§ PROBLEM:
Using the entries below, restate word for word only the lines from the one with "Trace every road" to the final line, leaving the pictures out.

§ PROVIDED ENTRIES:
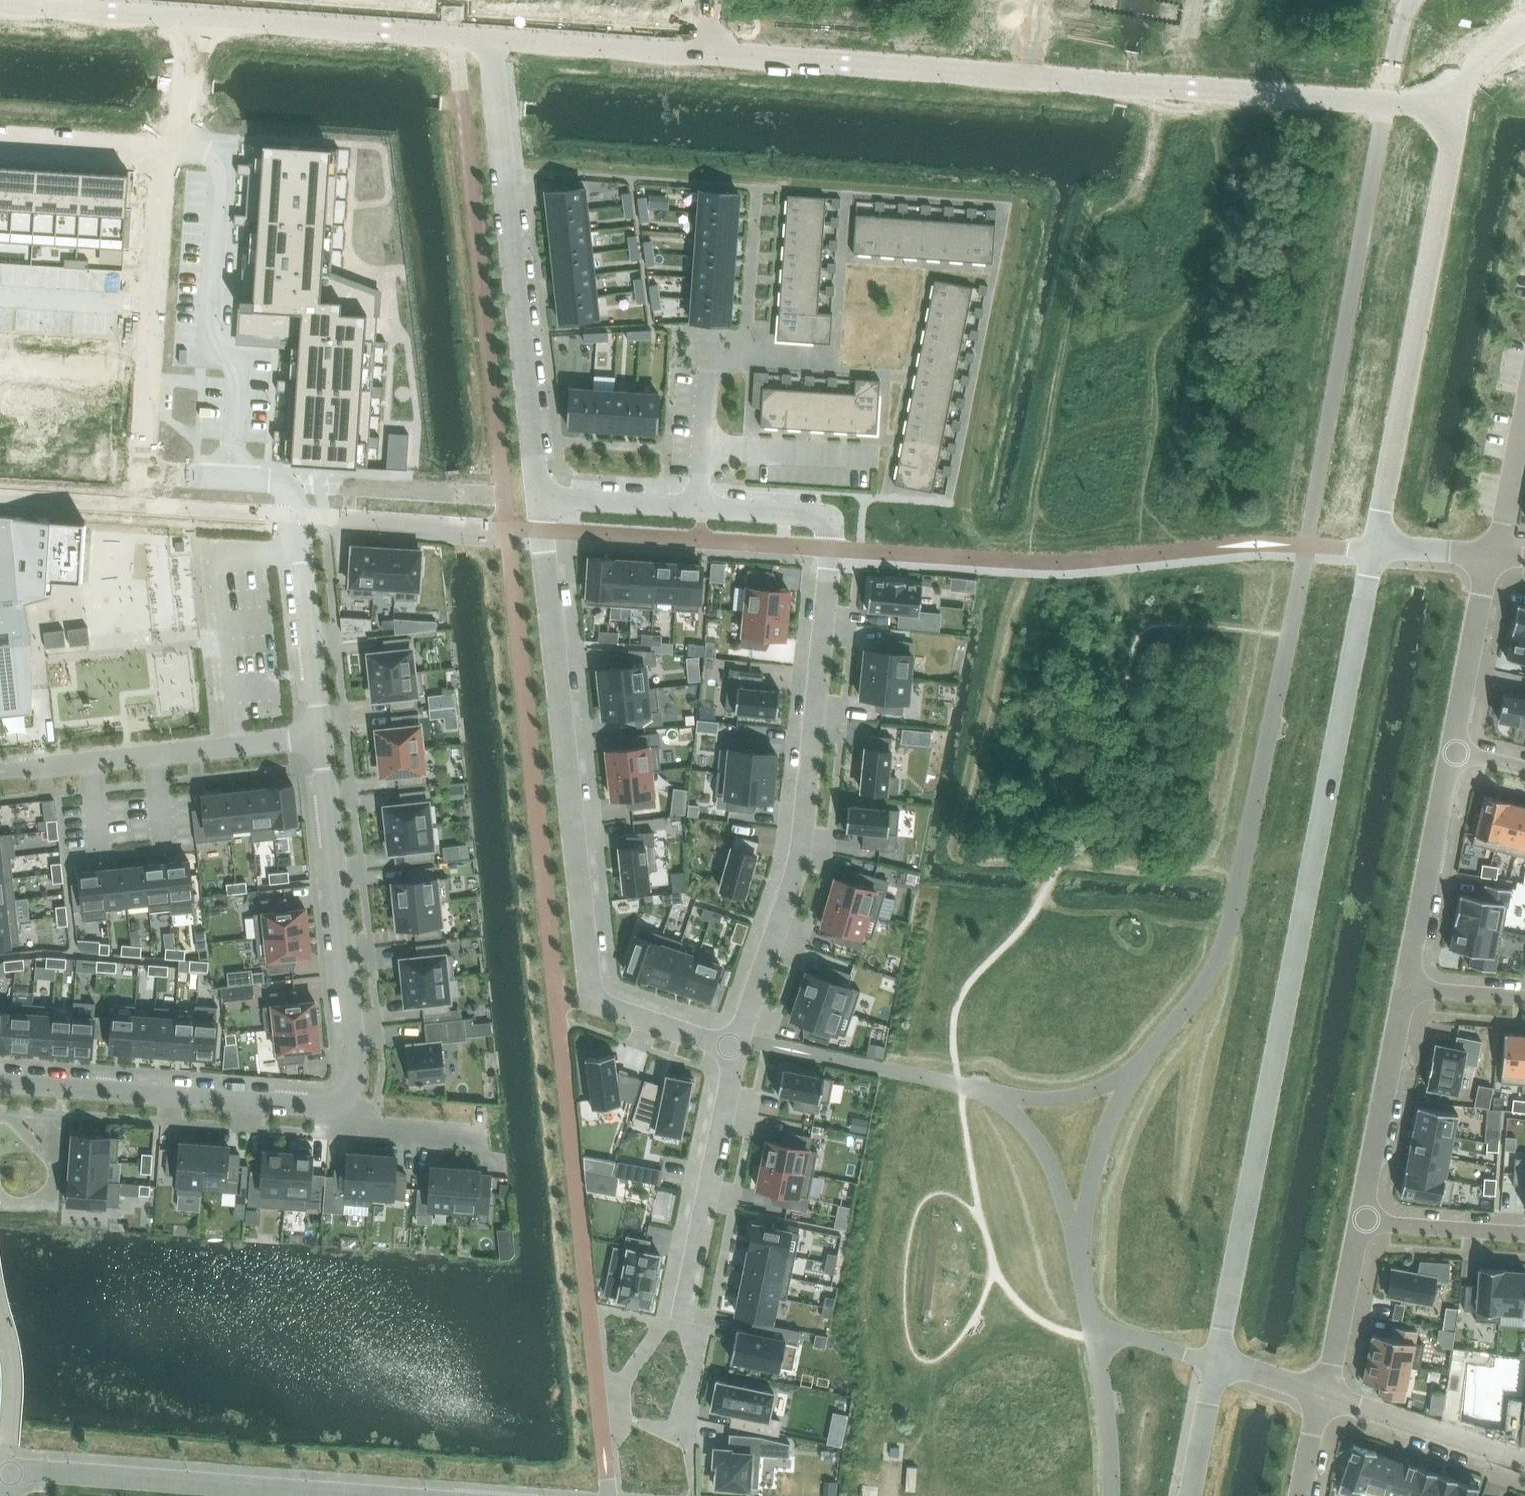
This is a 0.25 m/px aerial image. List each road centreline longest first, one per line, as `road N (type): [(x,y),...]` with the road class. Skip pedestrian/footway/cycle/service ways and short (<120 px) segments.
road 1 (residential): [(1219,1368),(1371,547)]
road 2 (residential): [(712,56),(1441,105)]
road 3 (residential): [(541,496),(591,993),(743,1042)]
road 4 (residential): [(830,564),(800,863),(743,1042)]
road 5 (residential): [(292,484),(138,474),(164,147)]
road 6 (residential): [(1441,105),(1462,106),(1371,547)]
road 7 (residential): [(495,41),(541,496)]
road 8 (residential): [(346,1101),(356,1077),(317,740)]
road 9 (residential): [(0,1076),(310,1104),(346,1101)]
road 10 (residential): [(5,1495),(7,1474),(329,1495)]
road 11 (residential): [(196,19),(495,41)]
road 12 (residential): [(29,767),(317,740)]
road 13 (residential): [(743,1042),(683,1316)]
road 14 (residential): [(317,740),(292,484)]
road 15 (residential): [(541,496),(292,484)]
road 16 (residential): [(1402,992),(1448,748)]
road 17 (residential): [(1358,1224),(1402,992)]
road 18 (residential): [(495,41),(712,56)]
road 19 (residential): [(1324,1403),(1524,1464)]
road 20 (residential): [(0,5),(196,19)]
road 21 (residential): [(1448,748),(1485,556)]
road 22 (residential): [(1324,1403),(1358,1224)]
road 23 (residential): [(830,564),(832,532),(816,514),(700,505)]
road 24 (residential): [(1524,1236),(1358,1224)]
road 25 (residential): [(164,147),(0,138)]
road 26 (residential): [(700,505),(541,496)]
road 27 (residential): [(346,1101),(380,1131),(478,1138)]
road 28 (residential): [(700,505),(706,362)]
road 29 (residential): [(1485,556),(1504,531),(1524,426)]
road 30 (residential): [(196,19),(188,113),(164,147)]
road 31 (residential): [(1196,1495),(1219,1368)]
road 32 (residential): [(1524,998),(1402,992)]

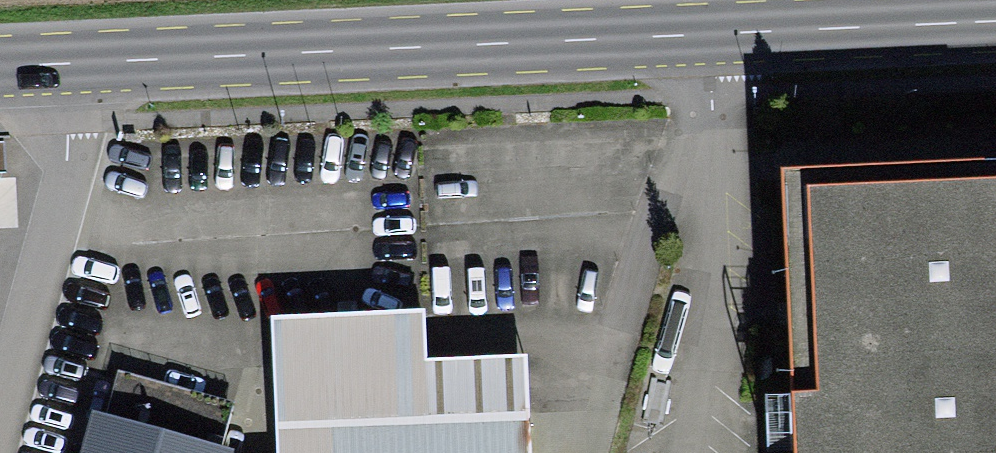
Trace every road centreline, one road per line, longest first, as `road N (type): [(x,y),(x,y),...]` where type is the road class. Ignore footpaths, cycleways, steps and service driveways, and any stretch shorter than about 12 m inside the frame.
road 1 (secondary): [(67,70),(717,40)]
road 2 (residential): [(684,452),(721,155),(717,40)]
road 3 (residential): [(0,405),(65,145),(67,70)]
road 4 (secondary): [(717,40),(995,29)]

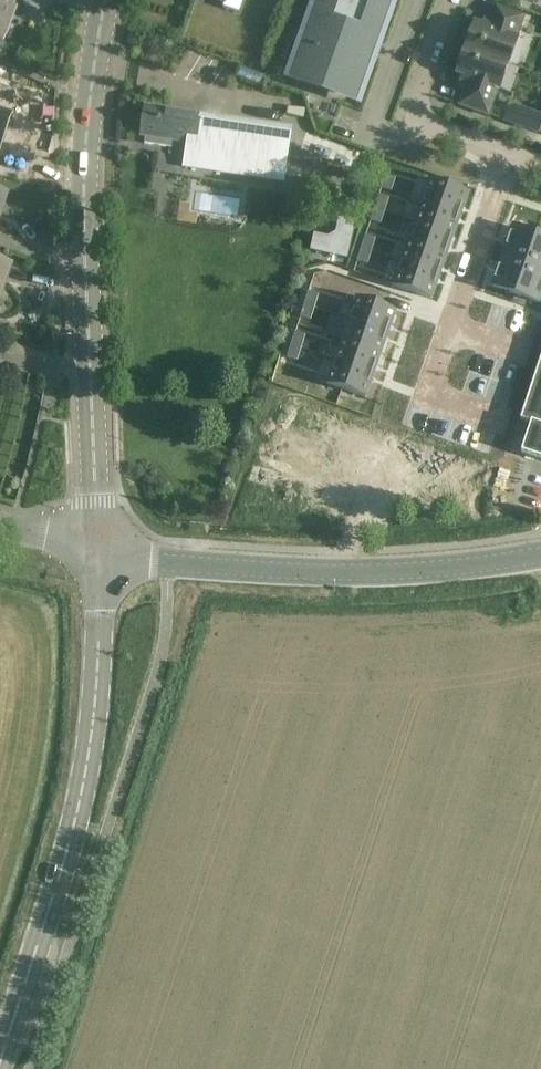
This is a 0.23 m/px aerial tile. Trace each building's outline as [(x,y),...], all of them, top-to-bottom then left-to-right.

§ RESULT:
Trace every road centreline, one road per line, longest first, as `road N (type): [(x,y),(x,y),...]` where type is the road class. Ignore footpaths, cycleways, steps and service driveways, and any stretch shorter than about 12 m inside the frame.
road 1 (secondary): [(67,70),(717,40)]
road 2 (residential): [(684,452),(721,155),(717,40)]
road 3 (residential): [(0,405),(65,145),(67,70)]
road 4 (secondary): [(717,40),(995,29)]

This is a 0.23 m/px aerial tile. Trace each building's outline as [(x,y),...], all of them, top-to-bottom then left-to-right.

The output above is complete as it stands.